## WHAT THE TASK REQUIRES
The records are to be repeated exactly, and any images in them are to be dropped.

──────── RECORDS ────────

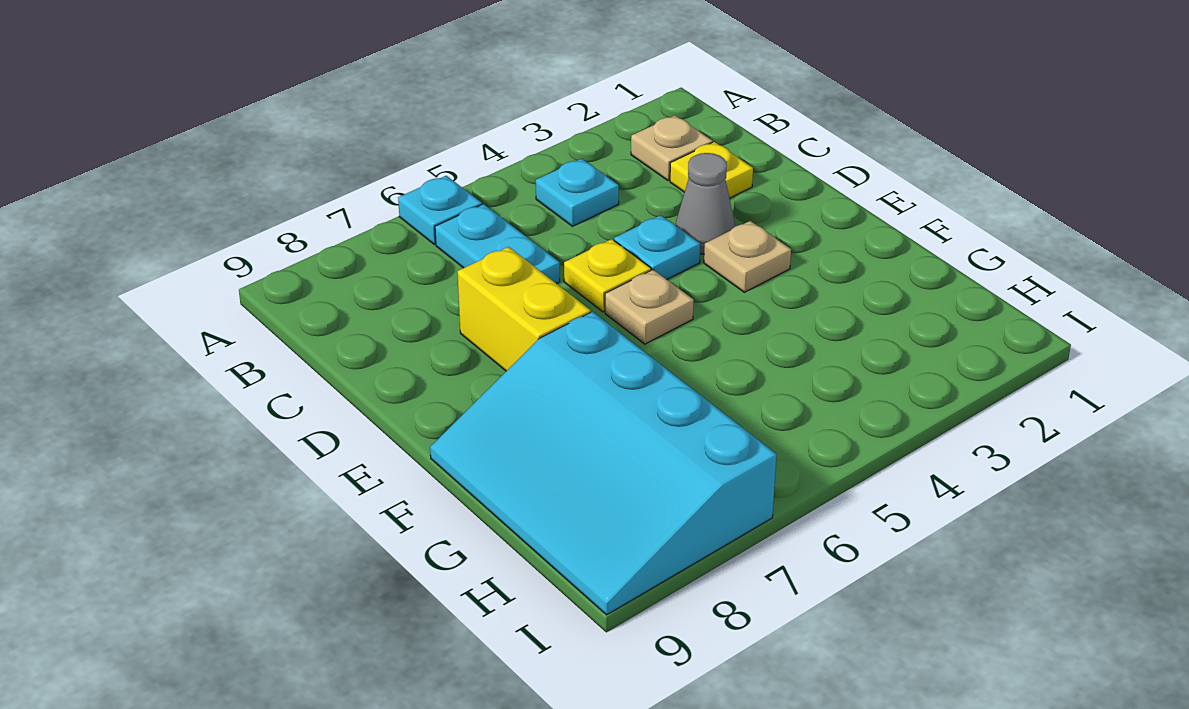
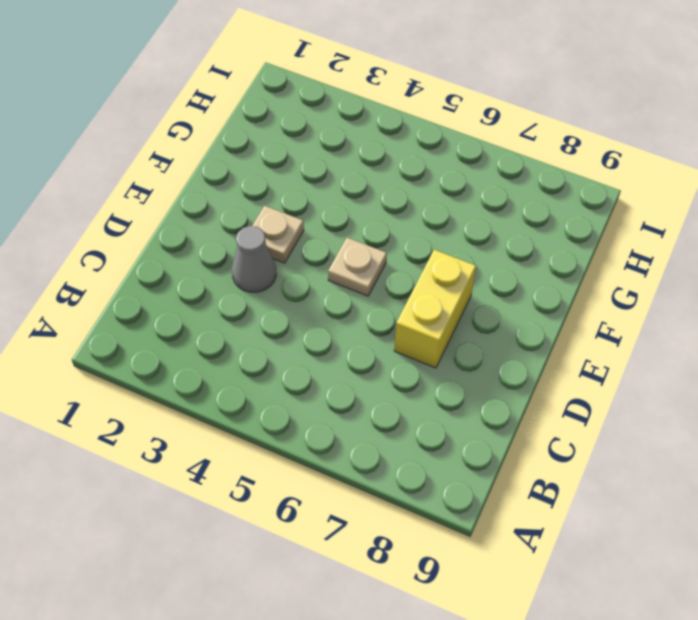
none -> cyan plate A6 level 1
none -> tan plate B2 level 1
none -> cyan plate B4 level 1

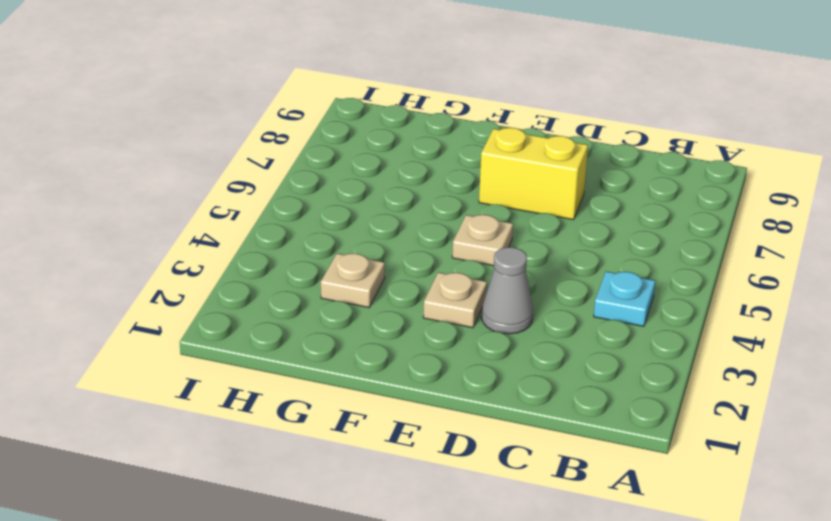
tan plate G3 level 1 -> tan plate B2 level 1
none -> cyan plate A6 level 1
none -> cyan plate B6:C6 level 1
none -> yellow plate C2 level 1

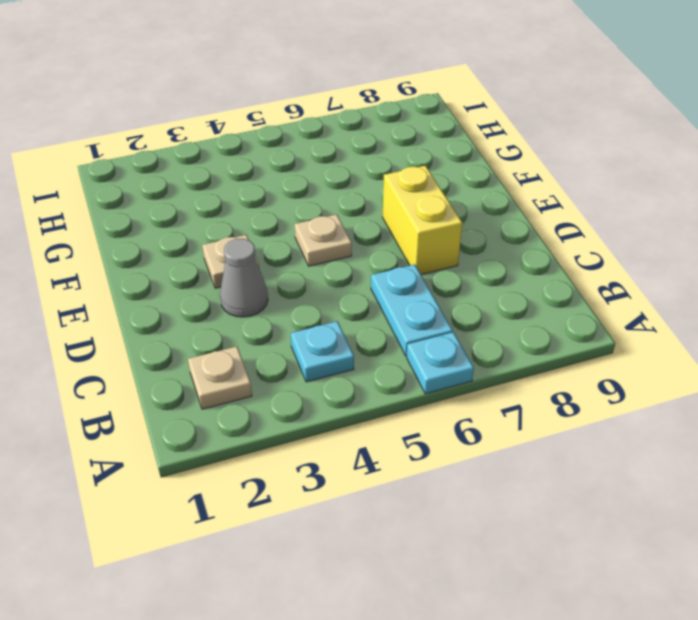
none -> yellow plate C2 level 1
none -> cyan plate D4 level 1
none -> yellow plate D5 level 1

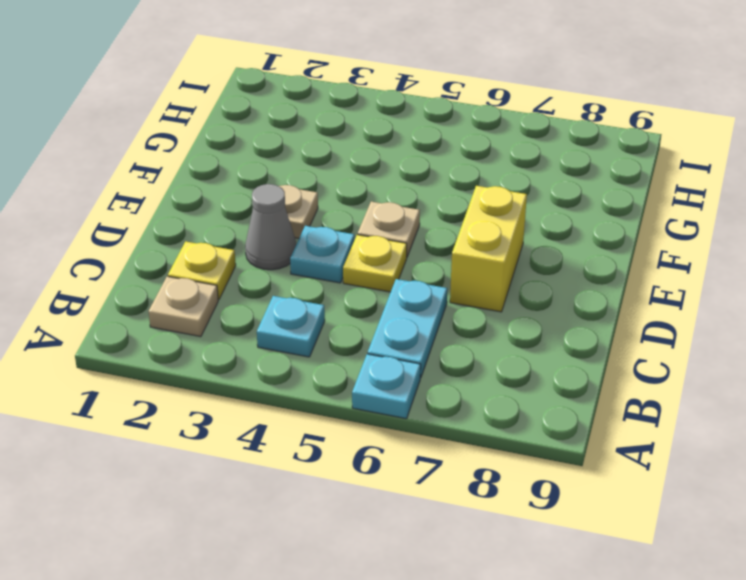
none -> cyan slope F7:I9 level 1 top 7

────────

## TASK ANSWER
none -> cyan plate A6 level 1
none -> tan plate B2 level 1
none -> cyan plate B4 level 1

tan plate G3 level 1 -> tan plate B2 level 1
none -> cyan plate A6 level 1
none -> cyan plate B6:C6 level 1
none -> yellow plate C2 level 1

none -> yellow plate C2 level 1
none -> cyan plate D4 level 1
none -> yellow plate D5 level 1

none -> cyan slope F7:I9 level 1 top 7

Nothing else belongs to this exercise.